Data provided:
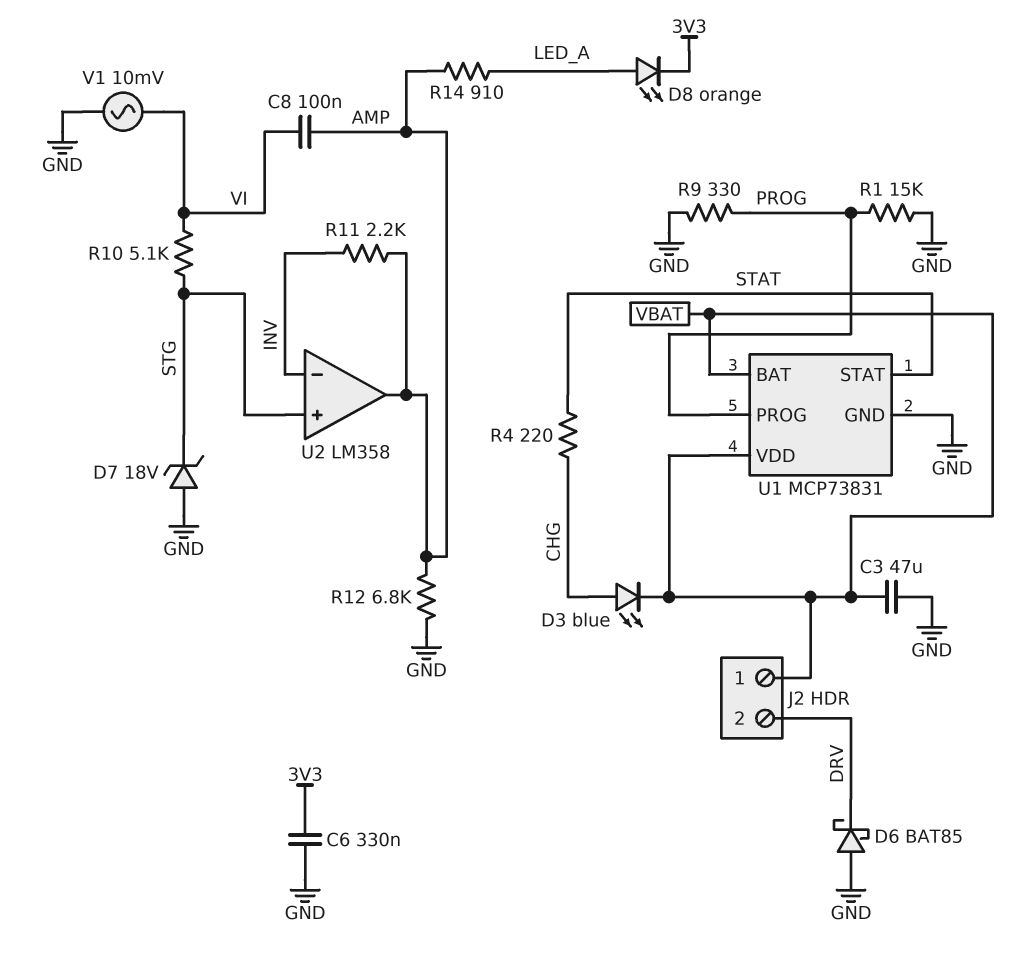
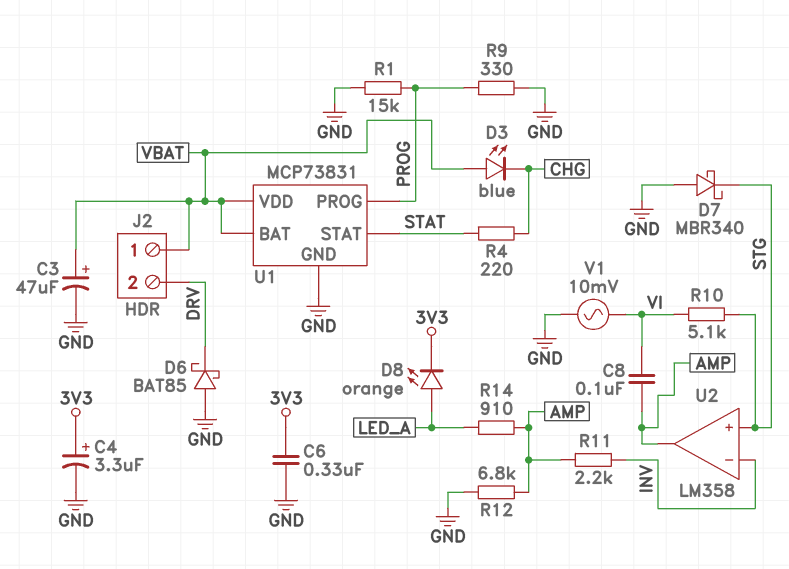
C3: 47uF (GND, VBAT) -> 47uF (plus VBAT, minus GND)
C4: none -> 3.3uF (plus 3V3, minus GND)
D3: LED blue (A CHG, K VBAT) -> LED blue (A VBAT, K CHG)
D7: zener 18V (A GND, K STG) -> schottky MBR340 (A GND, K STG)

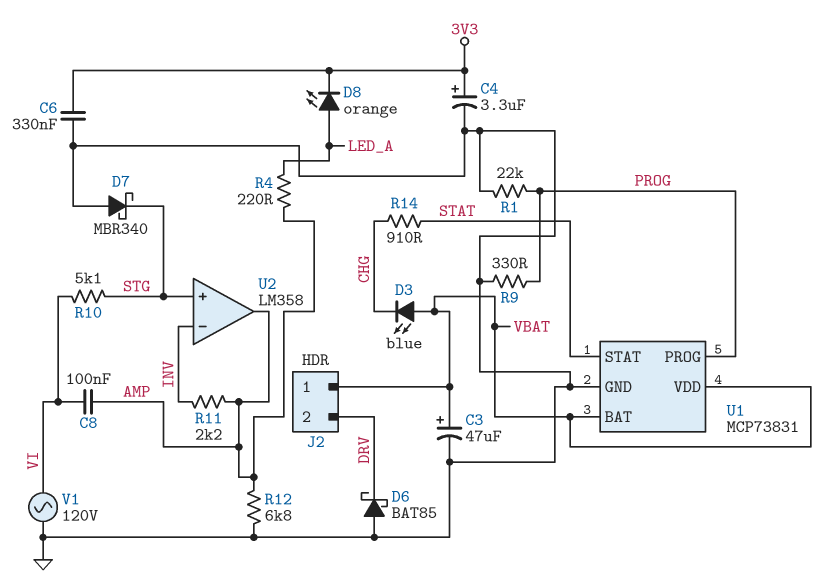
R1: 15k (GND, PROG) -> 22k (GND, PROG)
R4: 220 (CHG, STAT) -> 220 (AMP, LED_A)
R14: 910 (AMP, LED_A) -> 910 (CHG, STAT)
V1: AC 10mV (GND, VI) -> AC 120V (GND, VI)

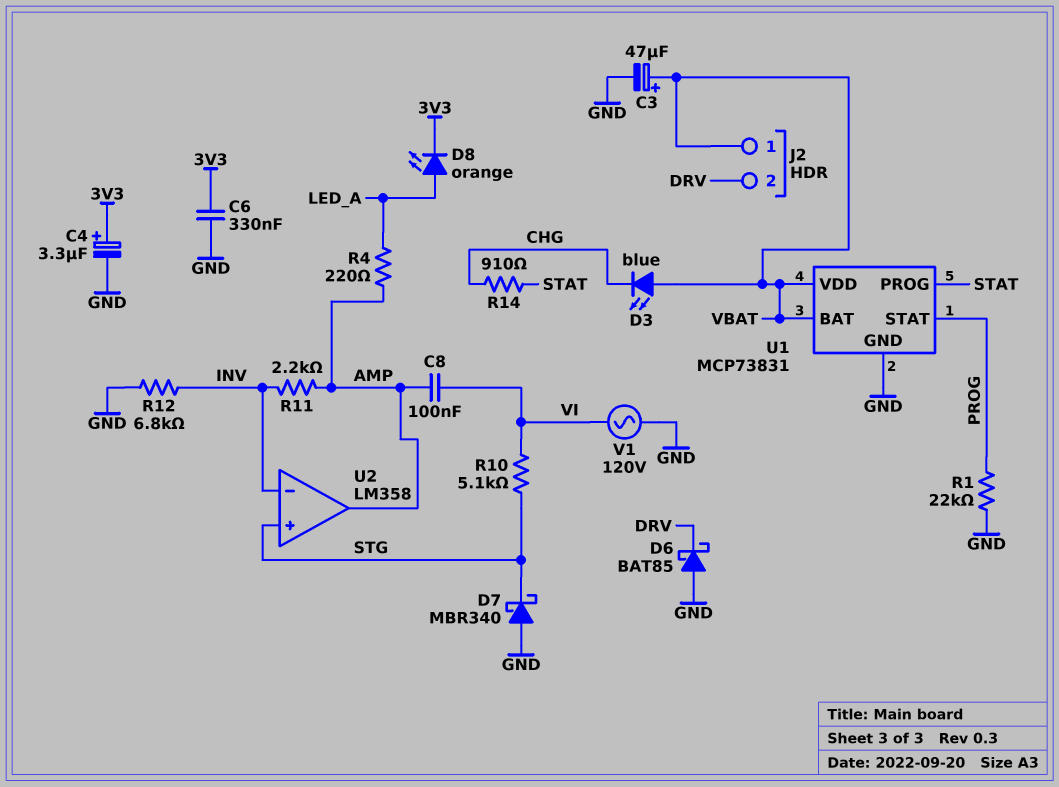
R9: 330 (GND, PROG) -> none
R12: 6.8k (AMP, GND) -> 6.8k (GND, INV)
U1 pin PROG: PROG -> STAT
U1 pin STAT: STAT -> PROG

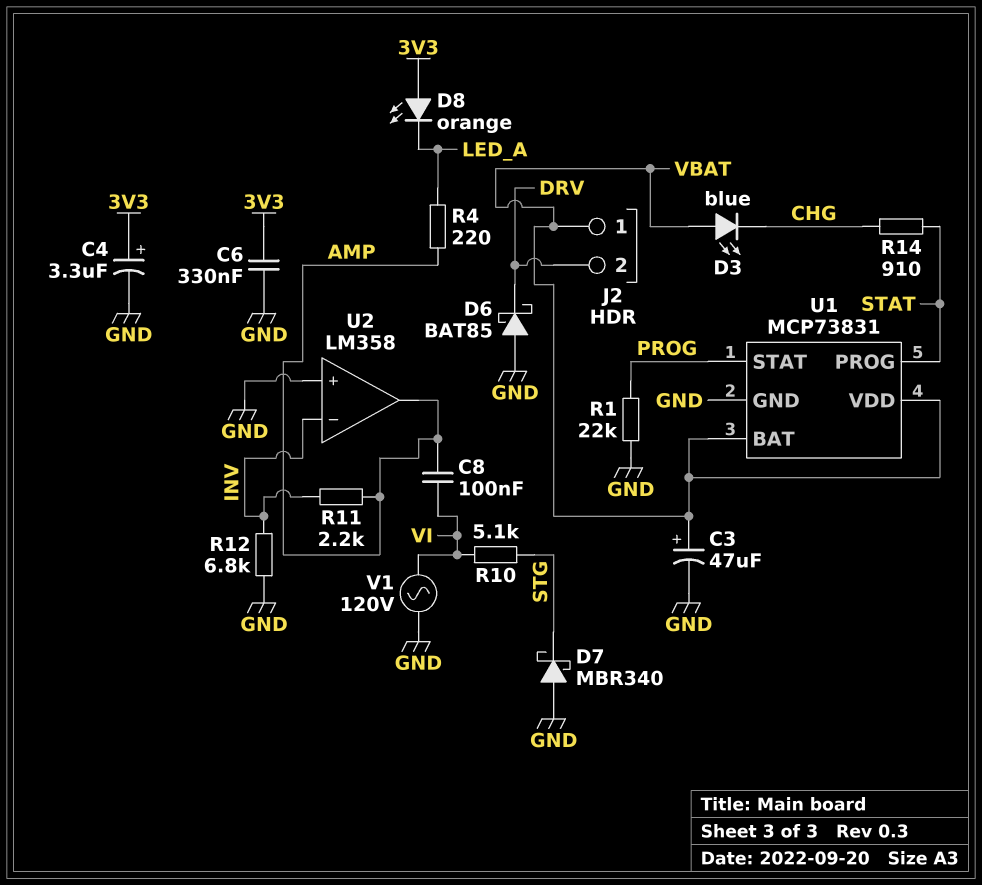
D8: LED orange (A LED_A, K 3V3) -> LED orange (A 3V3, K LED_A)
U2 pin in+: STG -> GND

* * *

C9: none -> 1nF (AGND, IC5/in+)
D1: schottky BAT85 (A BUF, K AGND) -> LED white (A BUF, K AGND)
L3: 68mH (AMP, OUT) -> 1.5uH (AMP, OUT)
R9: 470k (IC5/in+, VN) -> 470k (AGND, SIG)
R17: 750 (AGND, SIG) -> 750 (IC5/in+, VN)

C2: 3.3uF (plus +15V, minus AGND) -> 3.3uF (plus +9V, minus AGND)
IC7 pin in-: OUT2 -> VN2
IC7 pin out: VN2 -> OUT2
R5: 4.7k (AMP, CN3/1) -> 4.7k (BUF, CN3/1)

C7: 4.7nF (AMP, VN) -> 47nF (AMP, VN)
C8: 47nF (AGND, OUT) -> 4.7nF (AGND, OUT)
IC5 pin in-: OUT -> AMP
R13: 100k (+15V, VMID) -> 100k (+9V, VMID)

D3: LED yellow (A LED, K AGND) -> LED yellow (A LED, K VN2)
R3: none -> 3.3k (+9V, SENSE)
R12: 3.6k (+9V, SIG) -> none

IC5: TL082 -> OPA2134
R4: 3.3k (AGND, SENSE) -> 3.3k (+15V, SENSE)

What is expected: Above are records with pictures. Reproduce exactly only the lines from the line with "R14: 910 (AMP, LED_A) -> 910 (CHG, STAT)" through the line with "U2 pin in+: STG -> GND", both ends included, and leave the pictures out.

Response to the task:
R14: 910 (AMP, LED_A) -> 910 (CHG, STAT)
V1: AC 10mV (GND, VI) -> AC 120V (GND, VI)

R9: 330 (GND, PROG) -> none
R12: 6.8k (AMP, GND) -> 6.8k (GND, INV)
U1 pin PROG: PROG -> STAT
U1 pin STAT: STAT -> PROG

D8: LED orange (A LED_A, K 3V3) -> LED orange (A 3V3, K LED_A)
U2 pin in+: STG -> GND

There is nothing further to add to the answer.